▸ **Problem details**
Please give back each line of the material unchanged, but without the images.

▸ **Stored data**
==========

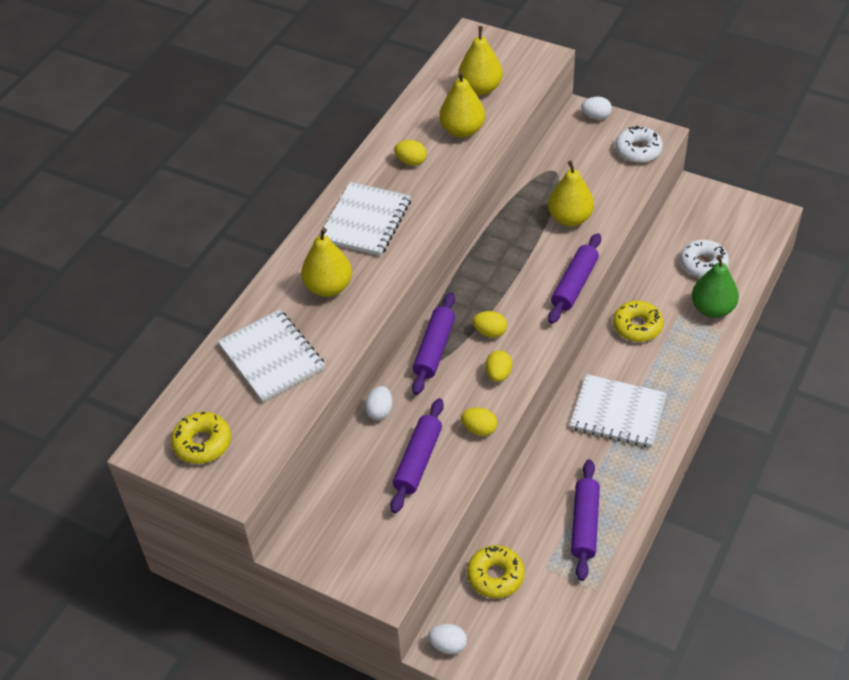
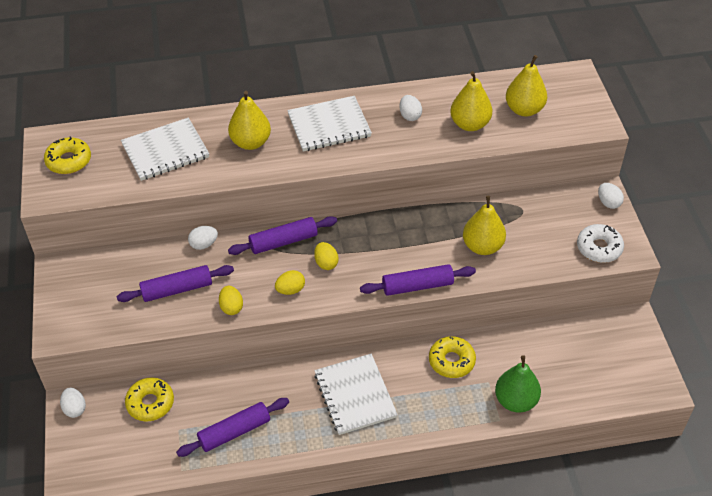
camera: 50 degrees right, 0 degrees up
(272, 357) = (165, 151): white notebook -> white notebook turned 45 degrees clockwise
(411, 161) = (410, 116): yellow egg -> white egg
(703, 264) = (558, 369): white donut -> none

==========

▸ **Answer box**
camera: 50 degrees right, 0 degrees up
(272, 357) = (165, 151): white notebook -> white notebook turned 45 degrees clockwise
(411, 161) = (410, 116): yellow egg -> white egg
(703, 264) = (558, 369): white donut -> none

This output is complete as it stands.